(Ordered vertex lists)
=== Begin Enclosure ===
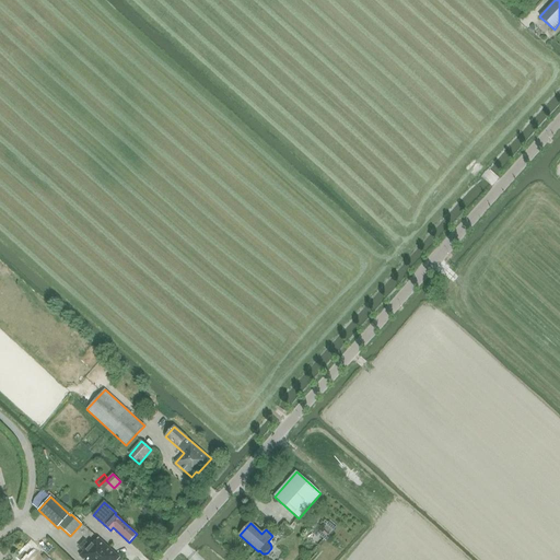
[(37,536),(31,541),(41,552),(47,547),(37,536)]
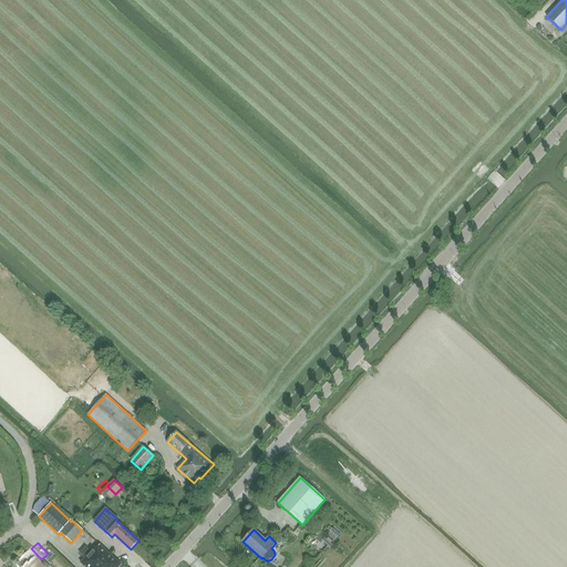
[(83,559),(80,563),(84,566),(119,566),(122,565),(100,545),(94,552),(92,549),(91,552),(85,546),(78,554),(83,559)]
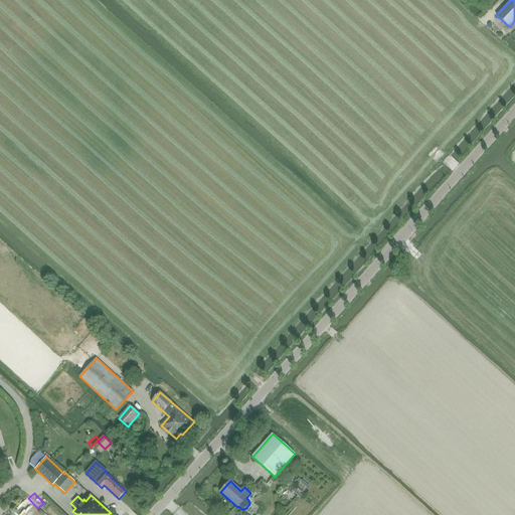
All buildings are outlined.
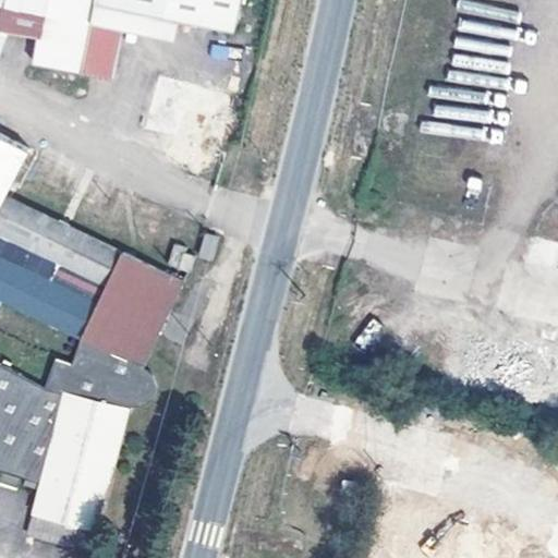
[(0,0),(0,23),(37,33),(32,57),(80,68),(94,0),(114,0),(174,13),(230,27),(235,0),(0,0)]
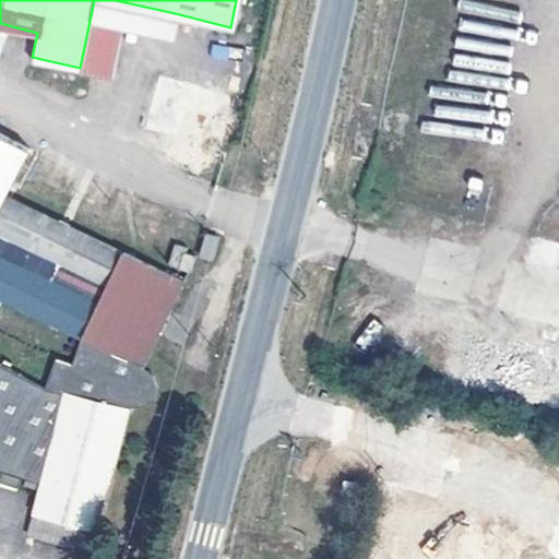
[(171,37),(175,13),(115,0),(94,0),(80,68),(95,72),(102,46),(117,49),(122,27),(171,37)]
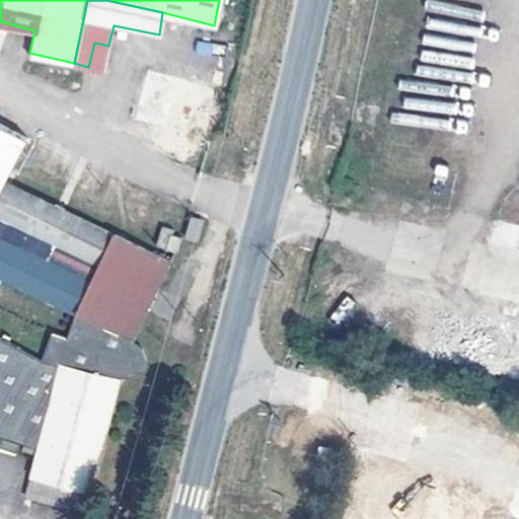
[(0,48),(1,48),(29,53),(34,30),(0,21),(0,48)]
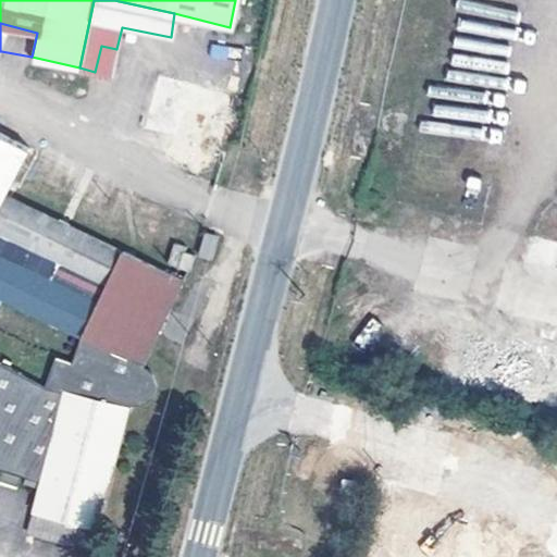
[(239,56),(238,44),(210,47),(211,59),(239,56)]
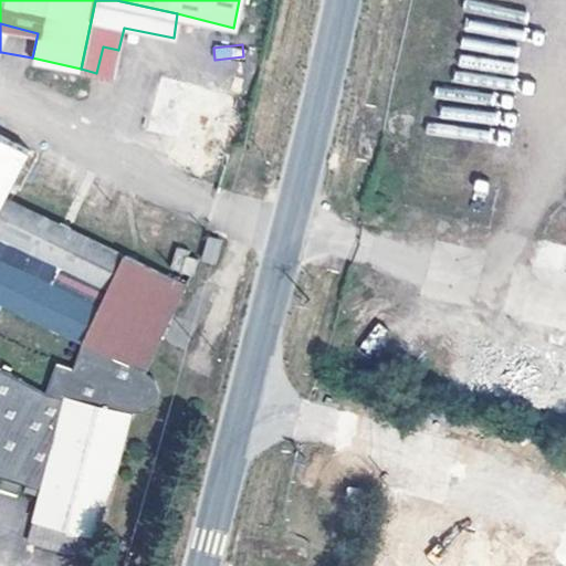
[(0,484),(3,486),(19,491),(24,481),(40,486),(23,538),(95,557),(133,411),(142,410),(154,407),(159,397),(160,385),(153,374),(145,365),(189,282),(14,199),(32,158),(0,139),(0,484)]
=== End Enclosure ===
_Problem statement:_
If a record holds a picture, leave the picture out, but repeat every line exactly.

_Result for this exercise:_
[(37,536),(31,541),(41,552),(47,547),(37,536)]
[(83,559),(80,563),(84,566),(119,566),(122,565),(100,545),(94,552),(92,549),(91,552),(85,546),(78,554),(83,559)]
All buildings are outlined.
[(0,0),(0,23),(37,33),(32,57),(80,68),(94,0),(114,0),(174,13),(230,27),(235,0),(0,0)]
[(171,37),(175,13),(115,0),(94,0),(80,68),(95,72),(102,46),(117,49),(122,27),(171,37)]
[(0,48),(1,48),(29,53),(34,30),(0,21),(0,48)]
[(239,56),(238,44),(210,47),(211,59),(239,56)]
[(0,484),(3,486),(19,491),(24,481),(40,486),(23,538),(95,557),(133,411),(142,410),(154,407),(159,397),(160,385),(153,374),(145,365),(189,282),(14,199),(32,158),(0,139),(0,484)]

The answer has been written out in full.